Coordinate-based object records:
++++++++++++++++++++
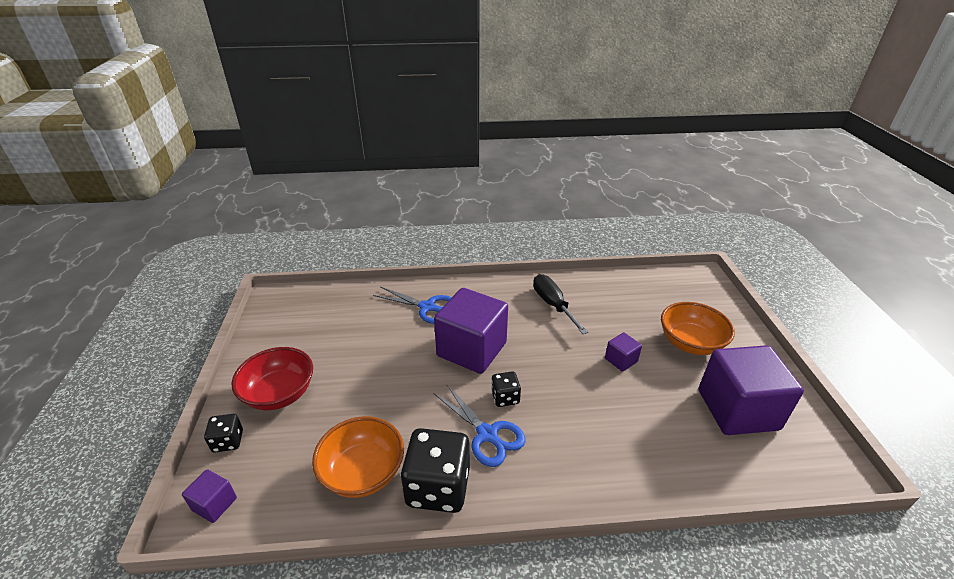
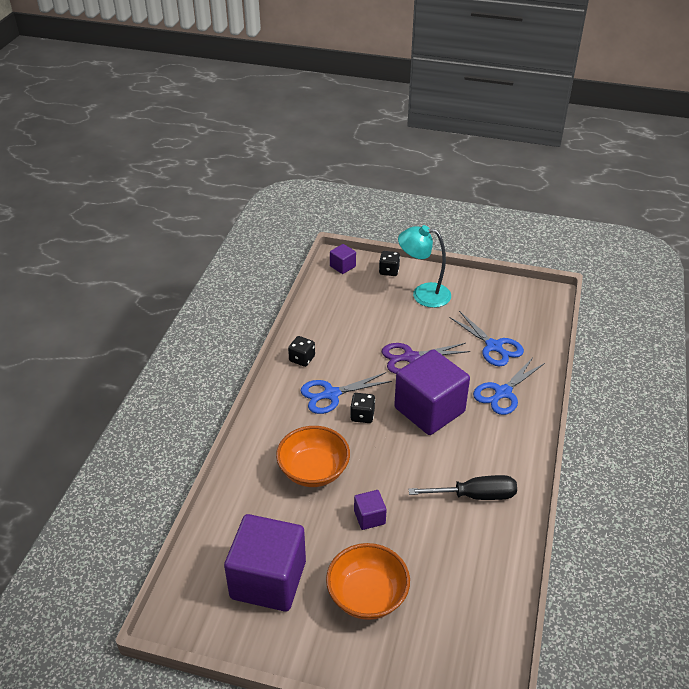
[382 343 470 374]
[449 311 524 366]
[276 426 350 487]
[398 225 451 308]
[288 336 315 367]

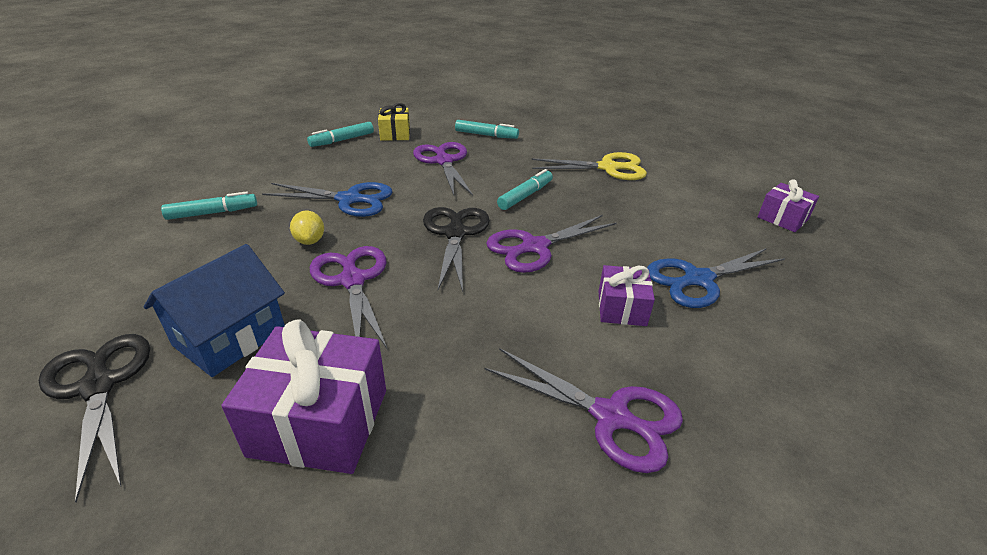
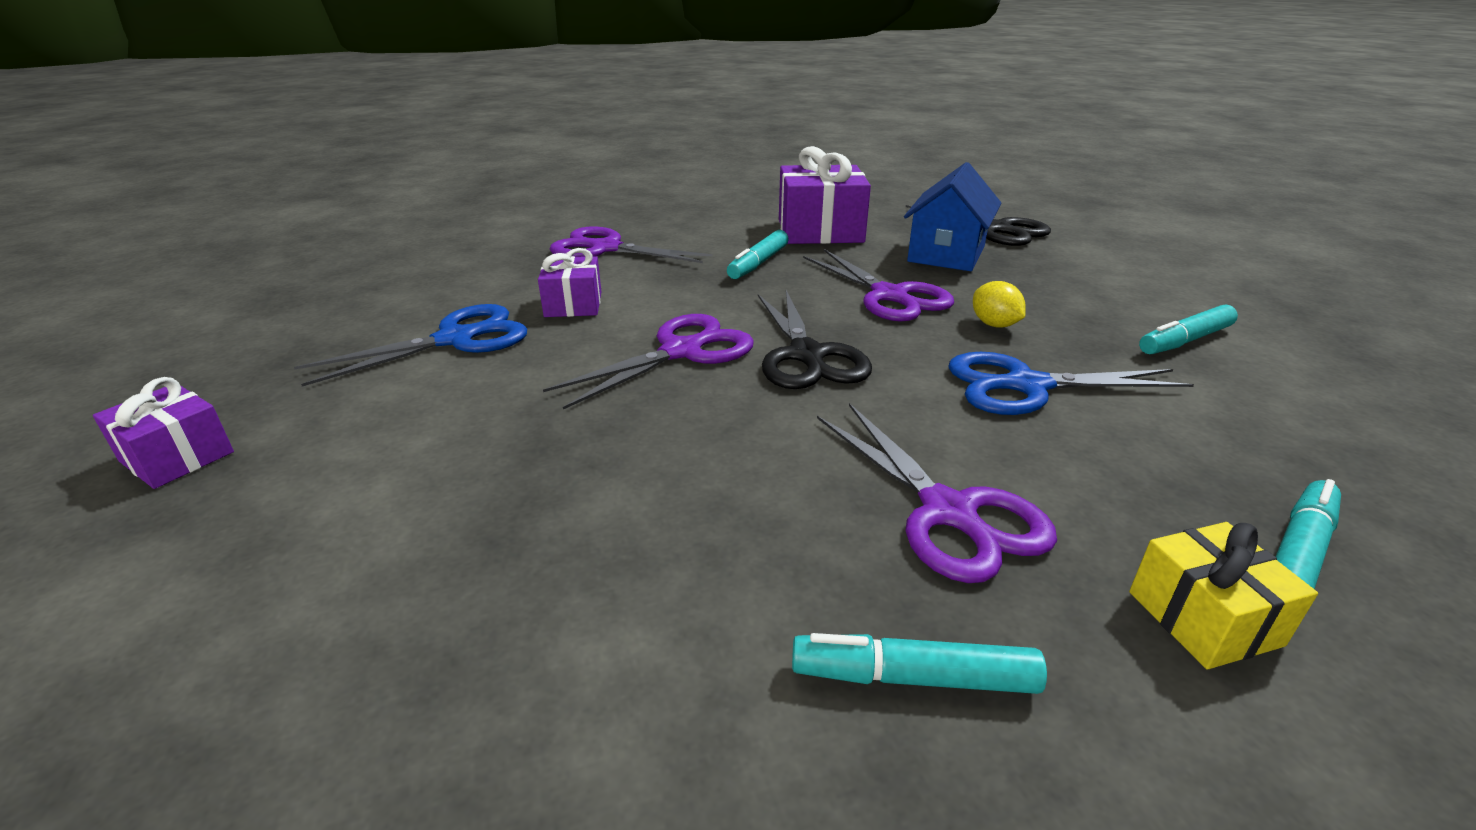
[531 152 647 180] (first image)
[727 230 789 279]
++++++++++++++++++++
▶ ASSIGNED TASK: Return every record exactly, minus the pictures.

▶ TASK RESULT:
[382 343 470 374]
[449 311 524 366]
[276 426 350 487]
[398 225 451 308]
[288 336 315 367]

[531 152 647 180] (first image)
[727 230 789 279]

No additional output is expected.